**PROMPT**
In your copy of the records, include every word exactly and no pictures.

**DATASET EXTRACT**
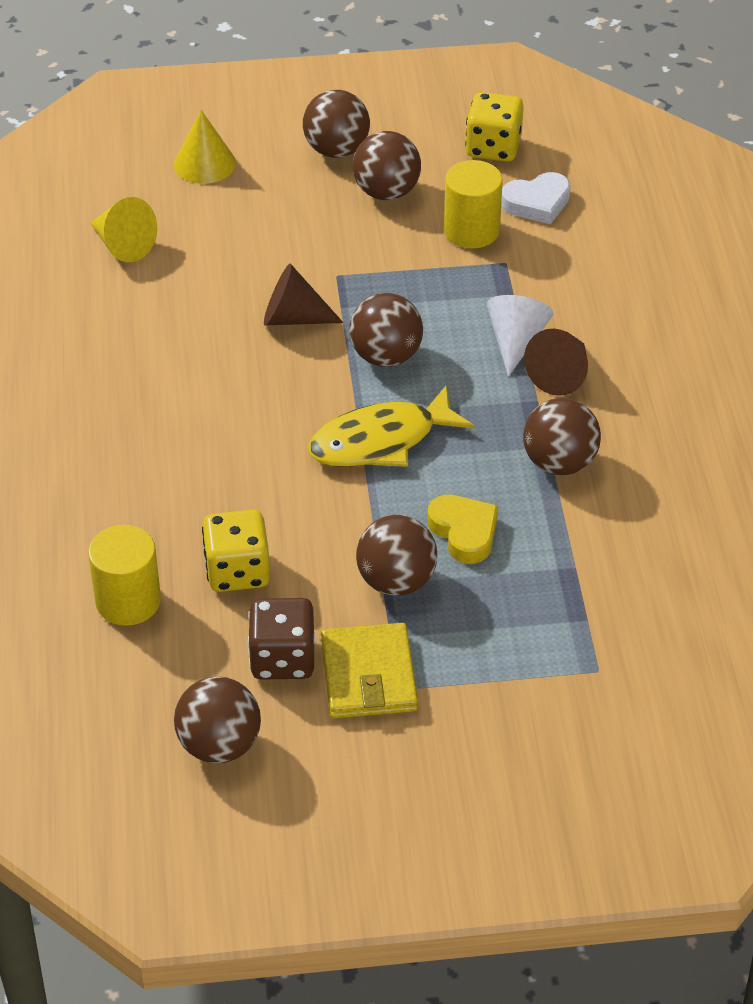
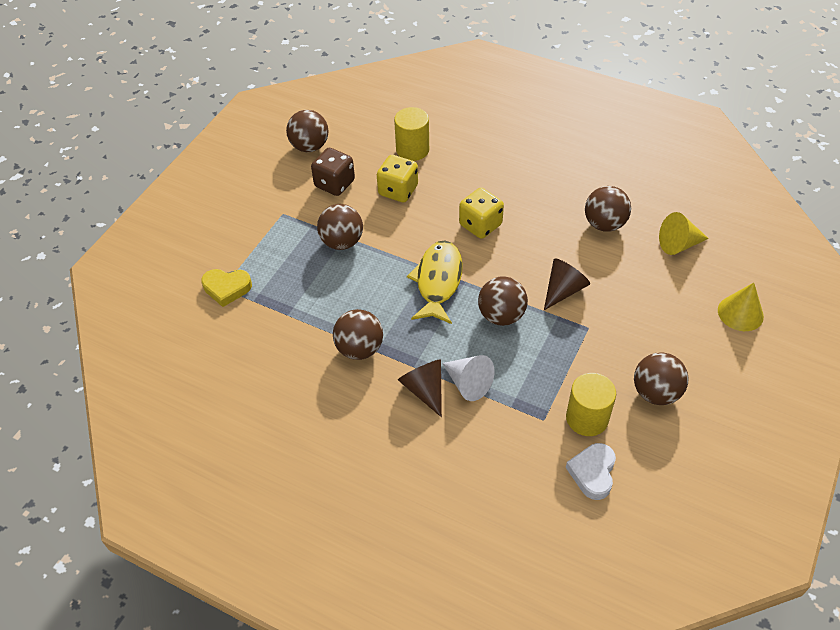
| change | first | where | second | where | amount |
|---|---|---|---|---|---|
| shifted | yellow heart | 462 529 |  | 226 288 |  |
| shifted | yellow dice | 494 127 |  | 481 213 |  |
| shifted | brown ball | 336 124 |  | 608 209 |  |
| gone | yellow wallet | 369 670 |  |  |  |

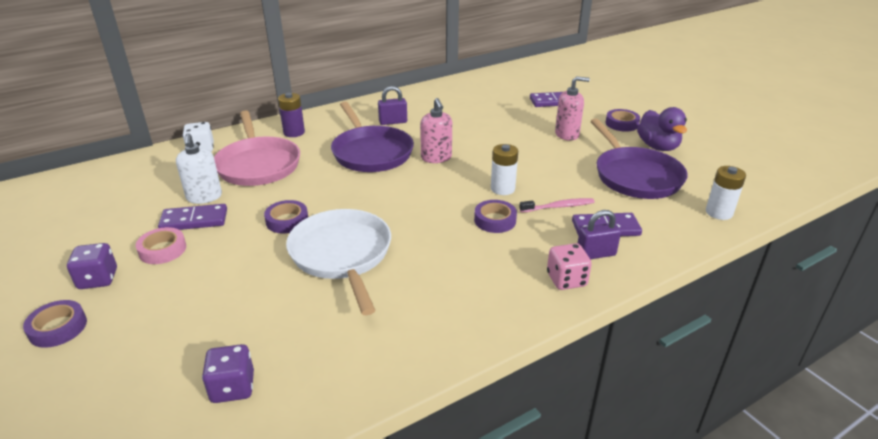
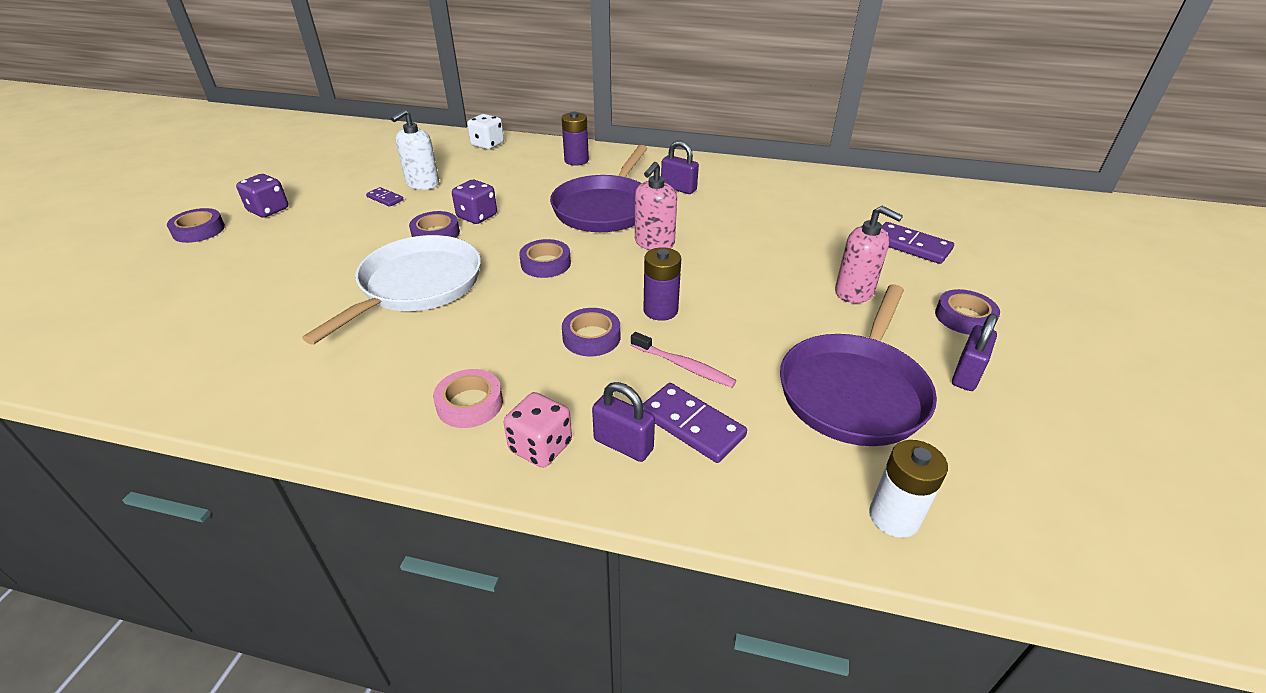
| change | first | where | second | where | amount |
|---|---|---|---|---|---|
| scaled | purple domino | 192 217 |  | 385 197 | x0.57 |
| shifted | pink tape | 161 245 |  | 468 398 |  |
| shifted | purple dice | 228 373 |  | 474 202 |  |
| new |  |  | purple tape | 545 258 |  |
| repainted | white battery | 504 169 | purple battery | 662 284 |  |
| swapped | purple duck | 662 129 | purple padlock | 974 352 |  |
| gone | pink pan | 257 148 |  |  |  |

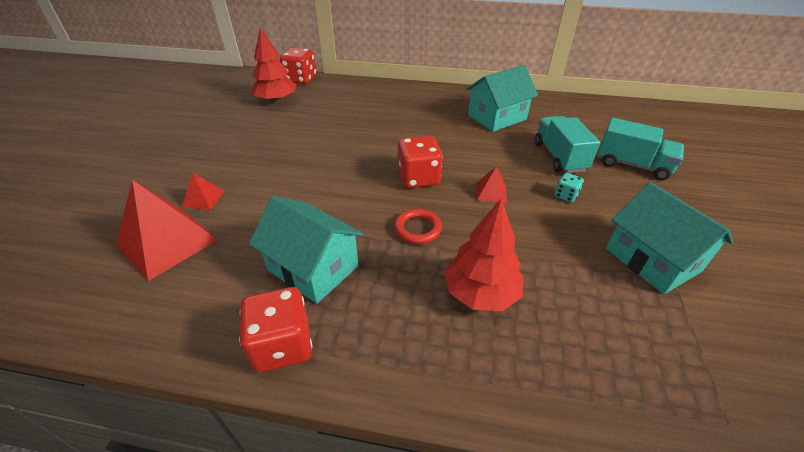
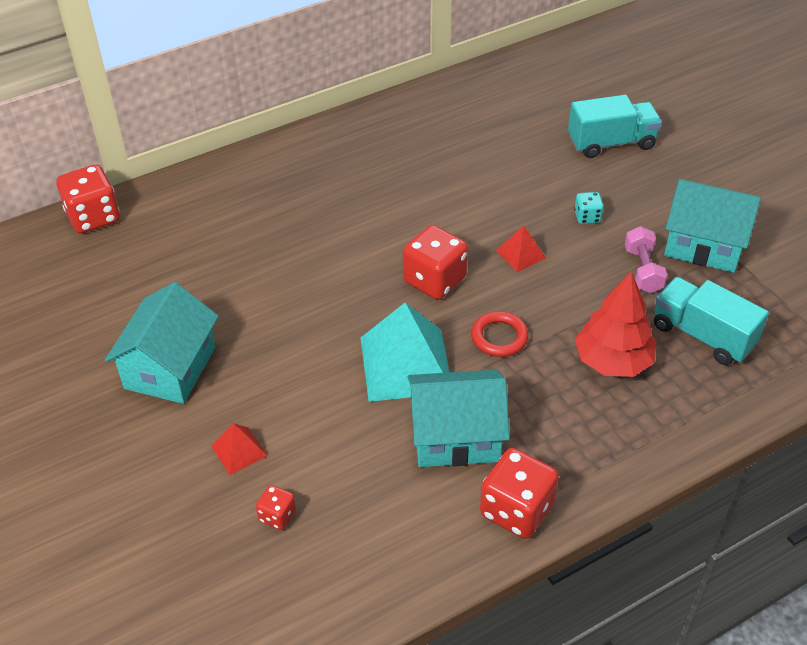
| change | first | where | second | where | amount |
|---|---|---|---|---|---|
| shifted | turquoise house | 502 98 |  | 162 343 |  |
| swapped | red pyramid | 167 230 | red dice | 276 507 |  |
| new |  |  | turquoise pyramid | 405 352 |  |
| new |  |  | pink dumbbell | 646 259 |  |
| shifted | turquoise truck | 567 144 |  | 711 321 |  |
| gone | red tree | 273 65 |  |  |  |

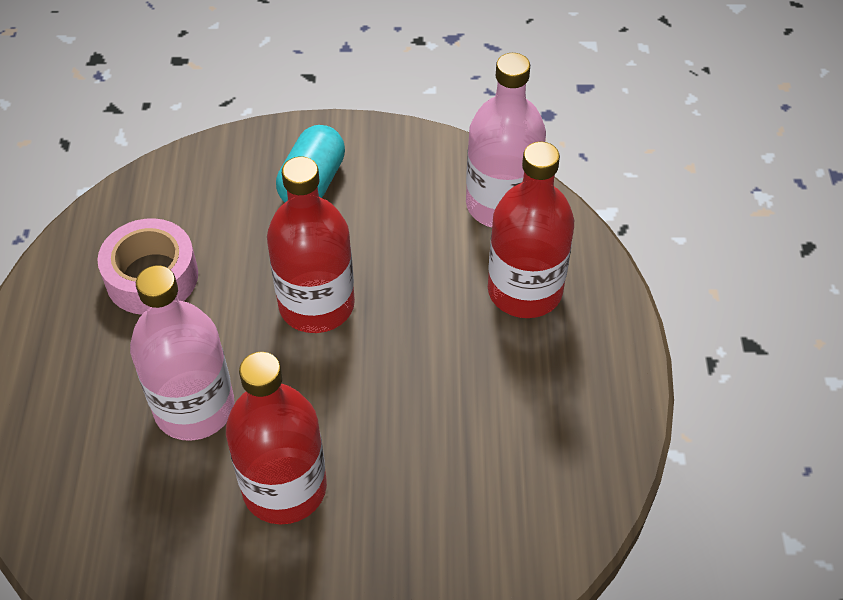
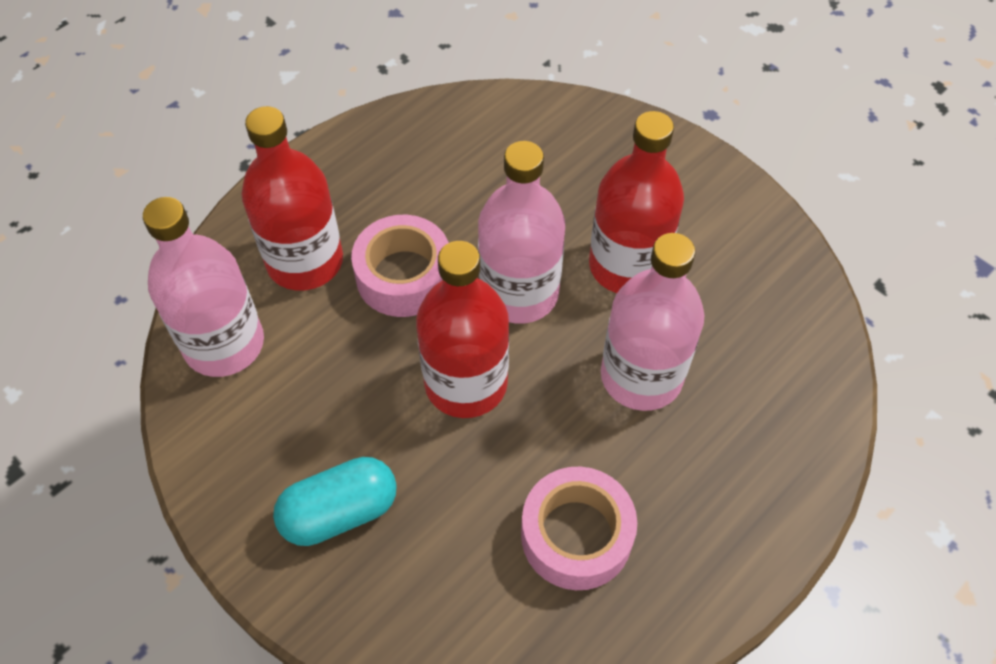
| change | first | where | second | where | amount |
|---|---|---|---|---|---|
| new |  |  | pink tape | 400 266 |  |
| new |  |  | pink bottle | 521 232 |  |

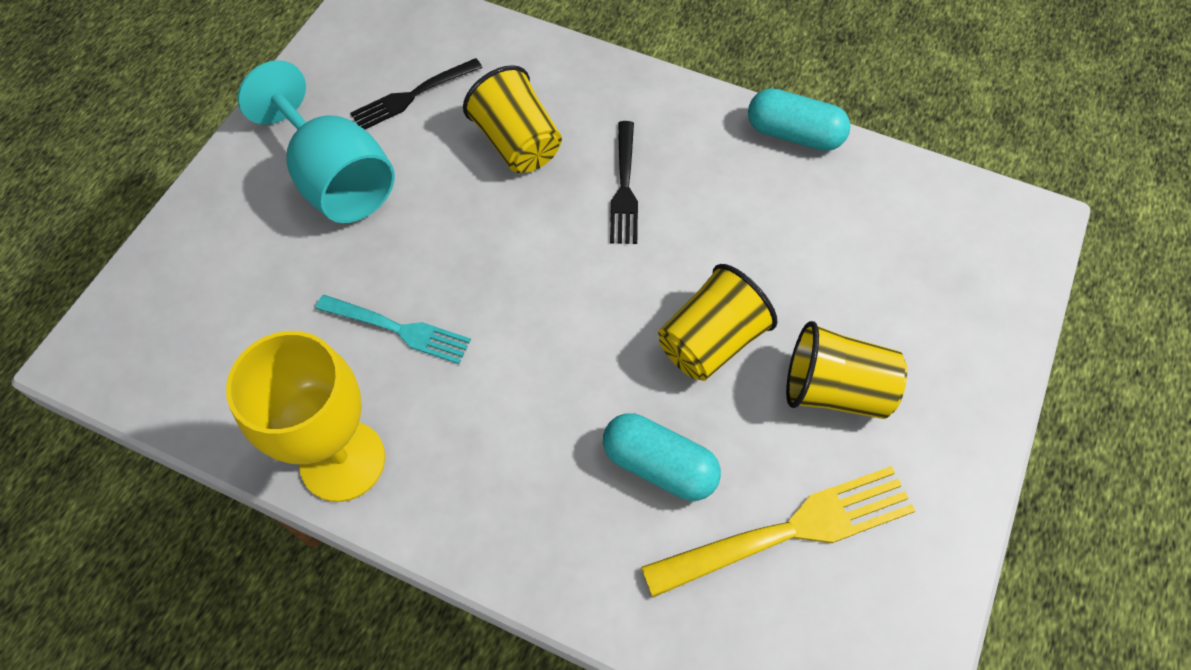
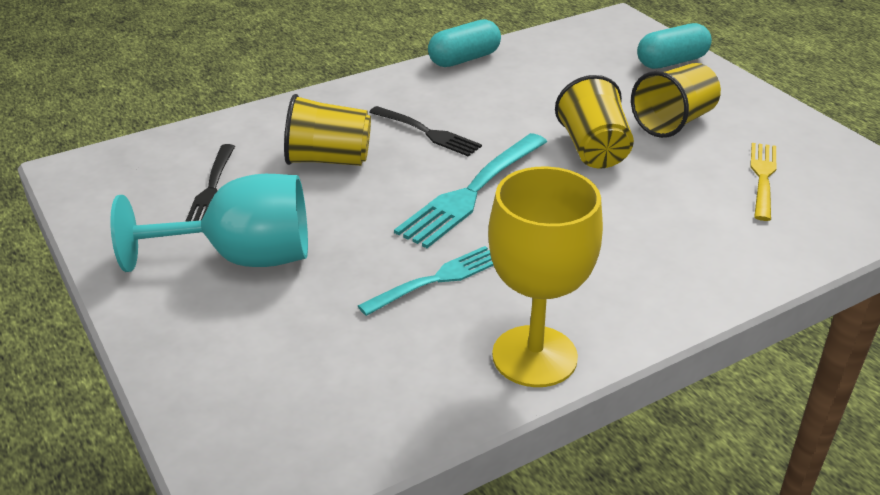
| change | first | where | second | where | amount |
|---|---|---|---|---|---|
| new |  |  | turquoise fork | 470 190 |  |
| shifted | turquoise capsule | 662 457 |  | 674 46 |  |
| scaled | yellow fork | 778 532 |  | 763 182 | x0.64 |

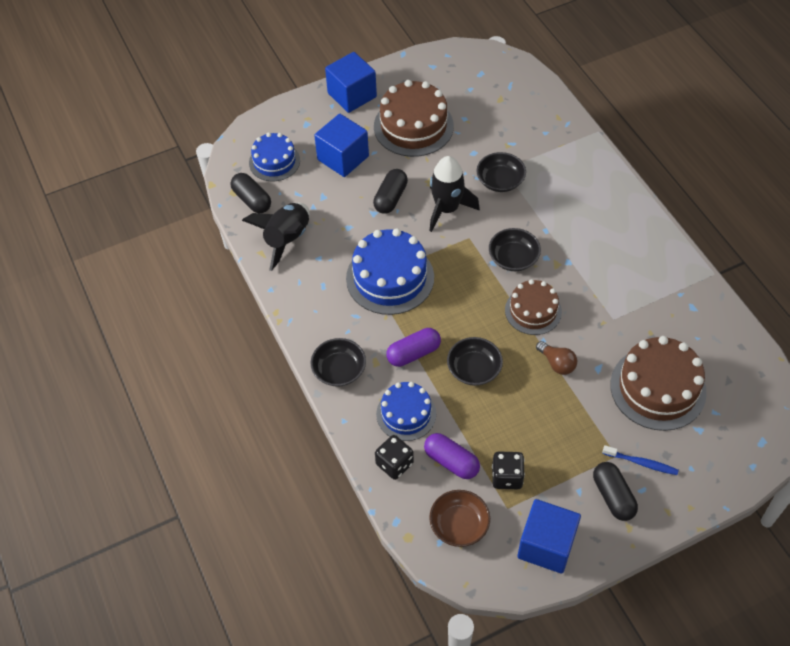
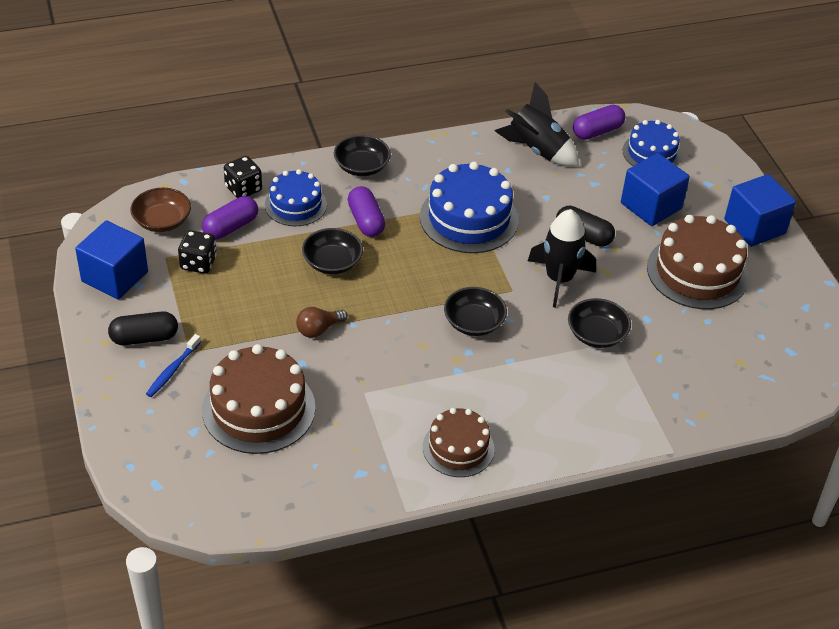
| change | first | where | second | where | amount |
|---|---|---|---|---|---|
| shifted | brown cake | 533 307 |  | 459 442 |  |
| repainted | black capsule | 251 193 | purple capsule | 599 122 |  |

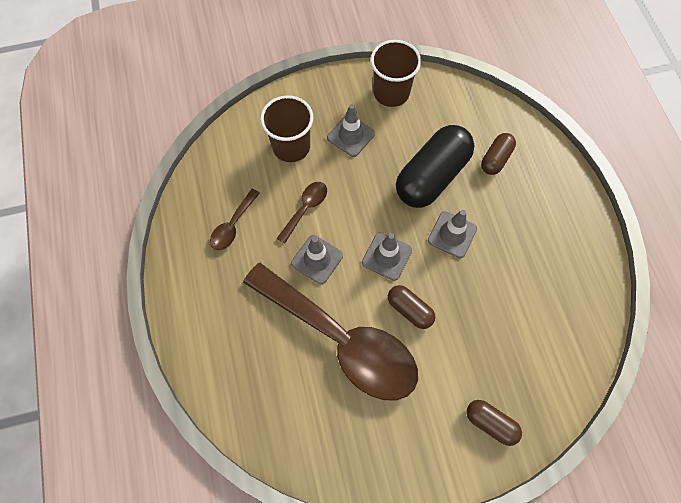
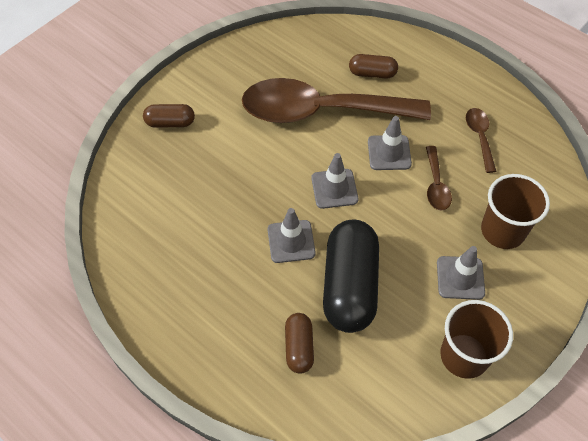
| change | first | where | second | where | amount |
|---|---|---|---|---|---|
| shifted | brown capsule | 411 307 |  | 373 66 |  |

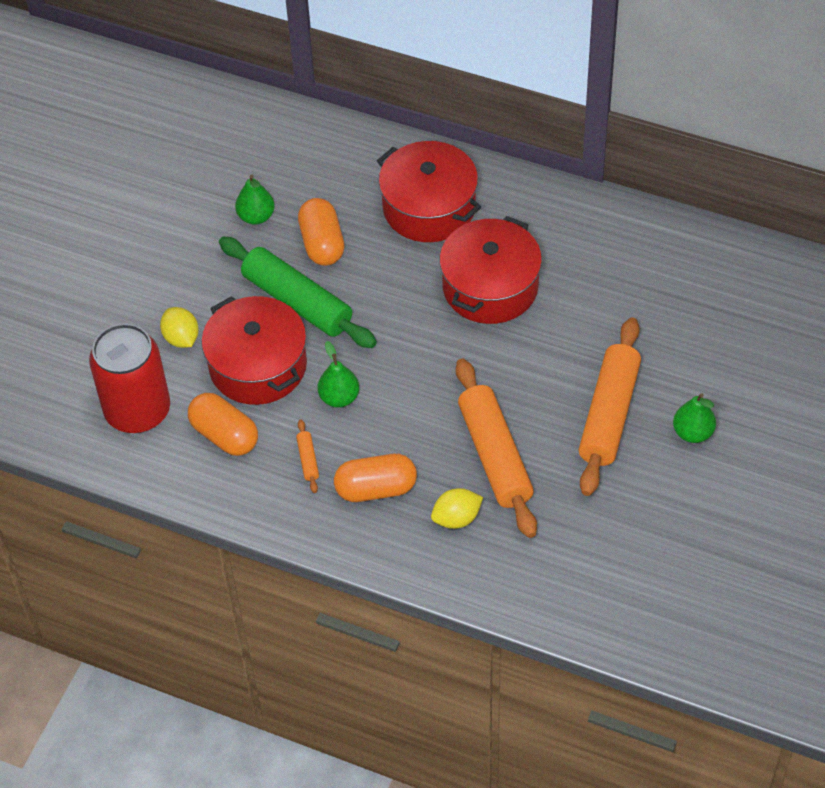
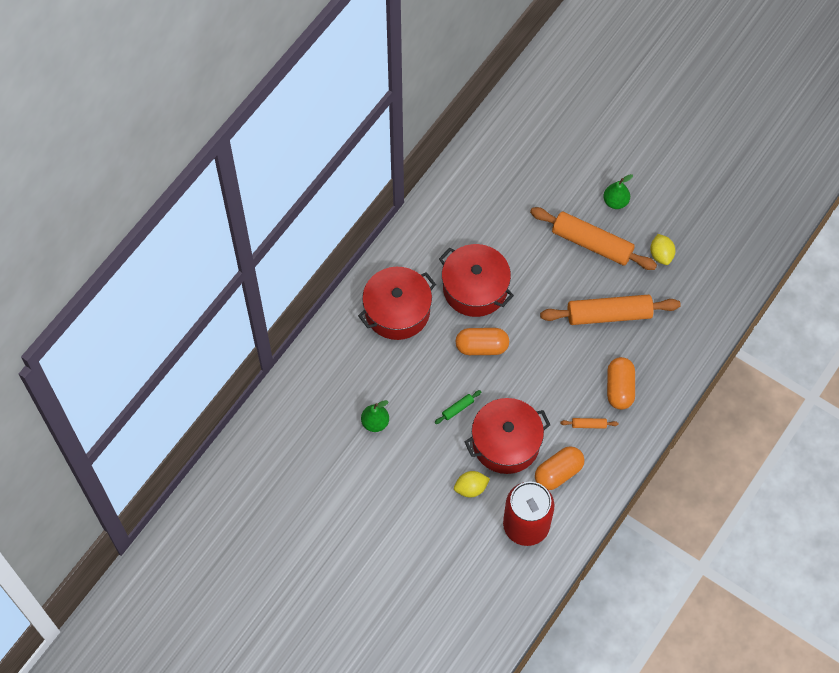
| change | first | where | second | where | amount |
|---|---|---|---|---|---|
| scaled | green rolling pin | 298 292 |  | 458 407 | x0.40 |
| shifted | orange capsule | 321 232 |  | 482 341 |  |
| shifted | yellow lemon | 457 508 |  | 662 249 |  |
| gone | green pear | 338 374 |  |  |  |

**FINISHED TASK**
| change | first | where | second | where | amount |
|---|---|---|---|---|---|
| shifted | yellow heart | 462 529 |  | 226 288 |  |
| shifted | yellow dice | 494 127 |  | 481 213 |  |
| shifted | brown ball | 336 124 |  | 608 209 |  |
| gone | yellow wallet | 369 670 |  |  |  |

| change | first | where | second | where | amount |
|---|---|---|---|---|---|
| scaled | purple domino | 192 217 |  | 385 197 | x0.57 |
| shifted | pink tape | 161 245 |  | 468 398 |  |
| shifted | purple dice | 228 373 |  | 474 202 |  |
| new |  |  | purple tape | 545 258 |  |
| repainted | white battery | 504 169 | purple battery | 662 284 |  |
| swapped | purple duck | 662 129 | purple padlock | 974 352 |  |
| gone | pink pan | 257 148 |  |  |  |

| change | first | where | second | where | amount |
|---|---|---|---|---|---|
| shifted | turquoise house | 502 98 |  | 162 343 |  |
| swapped | red pyramid | 167 230 | red dice | 276 507 |  |
| new |  |  | turquoise pyramid | 405 352 |  |
| new |  |  | pink dumbbell | 646 259 |  |
| shifted | turquoise truck | 567 144 |  | 711 321 |  |
| gone | red tree | 273 65 |  |  |  |

| change | first | where | second | where | amount |
|---|---|---|---|---|---|
| new |  |  | pink tape | 400 266 |  |
| new |  |  | pink bottle | 521 232 |  |

| change | first | where | second | where | amount |
|---|---|---|---|---|---|
| new |  |  | turquoise fork | 470 190 |  |
| shifted | turquoise capsule | 662 457 |  | 674 46 |  |
| scaled | yellow fork | 778 532 |  | 763 182 | x0.64 |

| change | first | where | second | where | amount |
|---|---|---|---|---|---|
| shifted | brown cake | 533 307 |  | 459 442 |  |
| repainted | black capsule | 251 193 | purple capsule | 599 122 |  |

| change | first | where | second | where | amount |
|---|---|---|---|---|---|
| shifted | brown capsule | 411 307 |  | 373 66 |  |

| change | first | where | second | where | amount |
|---|---|---|---|---|---|
| scaled | green rolling pin | 298 292 |  | 458 407 | x0.40 |
| shifted | orange capsule | 321 232 |  | 482 341 |  |
| shifted | yellow lemon | 457 508 |  | 662 249 |  |
| gone | green pear | 338 374 |  |  |  |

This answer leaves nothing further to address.